* [DIRECTIONS]: Would you repeat exactly the part of the listing below that runs from the line containing "black cube: 6 -> 5" down to the line containing "yellow lemon: 2 -> 4", inclusive, and nothing else?
_ _ _
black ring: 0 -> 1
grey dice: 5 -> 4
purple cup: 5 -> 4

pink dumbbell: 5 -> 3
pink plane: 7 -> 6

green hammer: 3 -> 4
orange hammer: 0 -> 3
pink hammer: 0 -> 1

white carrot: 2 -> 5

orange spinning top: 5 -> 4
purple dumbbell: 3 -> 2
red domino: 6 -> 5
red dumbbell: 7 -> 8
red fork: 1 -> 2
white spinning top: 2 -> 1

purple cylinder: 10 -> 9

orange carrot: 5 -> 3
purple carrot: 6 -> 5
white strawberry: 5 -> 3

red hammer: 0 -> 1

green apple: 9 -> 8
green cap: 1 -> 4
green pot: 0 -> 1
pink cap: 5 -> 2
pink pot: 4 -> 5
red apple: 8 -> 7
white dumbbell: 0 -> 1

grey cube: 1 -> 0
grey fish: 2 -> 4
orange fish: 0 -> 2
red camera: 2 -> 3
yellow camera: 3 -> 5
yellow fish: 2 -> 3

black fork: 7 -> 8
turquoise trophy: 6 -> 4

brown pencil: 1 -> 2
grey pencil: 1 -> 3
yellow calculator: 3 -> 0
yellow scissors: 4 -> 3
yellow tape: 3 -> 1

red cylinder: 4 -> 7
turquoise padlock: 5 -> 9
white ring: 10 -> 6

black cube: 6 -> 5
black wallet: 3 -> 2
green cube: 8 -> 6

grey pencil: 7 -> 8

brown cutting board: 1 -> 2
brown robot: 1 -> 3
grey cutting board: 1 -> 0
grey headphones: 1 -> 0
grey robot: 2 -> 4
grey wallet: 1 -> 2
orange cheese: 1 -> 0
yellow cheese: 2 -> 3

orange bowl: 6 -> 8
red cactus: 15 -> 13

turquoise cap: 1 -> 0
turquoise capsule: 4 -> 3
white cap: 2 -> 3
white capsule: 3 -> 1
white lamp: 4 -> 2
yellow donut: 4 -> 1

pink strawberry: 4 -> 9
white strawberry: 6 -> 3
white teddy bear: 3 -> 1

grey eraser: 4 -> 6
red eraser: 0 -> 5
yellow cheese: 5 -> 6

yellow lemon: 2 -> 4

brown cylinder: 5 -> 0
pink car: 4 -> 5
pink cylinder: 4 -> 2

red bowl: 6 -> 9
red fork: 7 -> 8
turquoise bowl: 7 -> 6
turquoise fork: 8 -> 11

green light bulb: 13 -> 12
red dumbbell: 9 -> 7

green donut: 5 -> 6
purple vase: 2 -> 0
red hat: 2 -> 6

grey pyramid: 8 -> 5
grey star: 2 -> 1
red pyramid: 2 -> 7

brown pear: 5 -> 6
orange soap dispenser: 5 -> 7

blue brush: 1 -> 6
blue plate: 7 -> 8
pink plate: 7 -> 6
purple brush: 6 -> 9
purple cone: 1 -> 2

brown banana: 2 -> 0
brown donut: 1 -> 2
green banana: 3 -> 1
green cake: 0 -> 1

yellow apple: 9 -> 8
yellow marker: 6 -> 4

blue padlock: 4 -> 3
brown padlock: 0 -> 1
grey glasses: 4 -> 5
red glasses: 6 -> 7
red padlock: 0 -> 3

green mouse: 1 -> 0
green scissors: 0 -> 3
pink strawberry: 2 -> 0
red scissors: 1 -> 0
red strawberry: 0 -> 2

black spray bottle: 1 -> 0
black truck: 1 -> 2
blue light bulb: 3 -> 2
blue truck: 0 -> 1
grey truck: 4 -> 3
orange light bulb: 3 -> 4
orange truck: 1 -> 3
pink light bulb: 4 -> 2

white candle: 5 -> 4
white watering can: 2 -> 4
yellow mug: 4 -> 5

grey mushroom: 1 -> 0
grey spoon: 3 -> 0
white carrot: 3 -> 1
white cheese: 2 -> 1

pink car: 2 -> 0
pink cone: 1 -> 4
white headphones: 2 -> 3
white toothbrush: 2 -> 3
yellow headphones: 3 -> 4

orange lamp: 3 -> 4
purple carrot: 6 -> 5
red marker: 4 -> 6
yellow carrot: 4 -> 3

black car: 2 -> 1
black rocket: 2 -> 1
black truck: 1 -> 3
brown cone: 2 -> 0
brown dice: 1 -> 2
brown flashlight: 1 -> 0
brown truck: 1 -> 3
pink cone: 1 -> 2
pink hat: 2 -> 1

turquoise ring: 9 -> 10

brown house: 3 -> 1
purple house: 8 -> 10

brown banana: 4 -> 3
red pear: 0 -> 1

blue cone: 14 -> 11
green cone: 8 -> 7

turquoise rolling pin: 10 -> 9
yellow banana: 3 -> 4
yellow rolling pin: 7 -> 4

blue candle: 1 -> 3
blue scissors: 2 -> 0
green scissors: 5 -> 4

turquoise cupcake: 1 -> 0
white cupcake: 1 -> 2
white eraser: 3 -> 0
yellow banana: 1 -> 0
_ _ _
* [RESULT FOR THIS TASK]:
black cube: 6 -> 5
black wallet: 3 -> 2
green cube: 8 -> 6

grey pencil: 7 -> 8

brown cutting board: 1 -> 2
brown robot: 1 -> 3
grey cutting board: 1 -> 0
grey headphones: 1 -> 0
grey robot: 2 -> 4
grey wallet: 1 -> 2
orange cheese: 1 -> 0
yellow cheese: 2 -> 3

orange bowl: 6 -> 8
red cactus: 15 -> 13

turquoise cap: 1 -> 0
turquoise capsule: 4 -> 3
white cap: 2 -> 3
white capsule: 3 -> 1
white lamp: 4 -> 2
yellow donut: 4 -> 1

pink strawberry: 4 -> 9
white strawberry: 6 -> 3
white teddy bear: 3 -> 1

grey eraser: 4 -> 6
red eraser: 0 -> 5
yellow cheese: 5 -> 6

yellow lemon: 2 -> 4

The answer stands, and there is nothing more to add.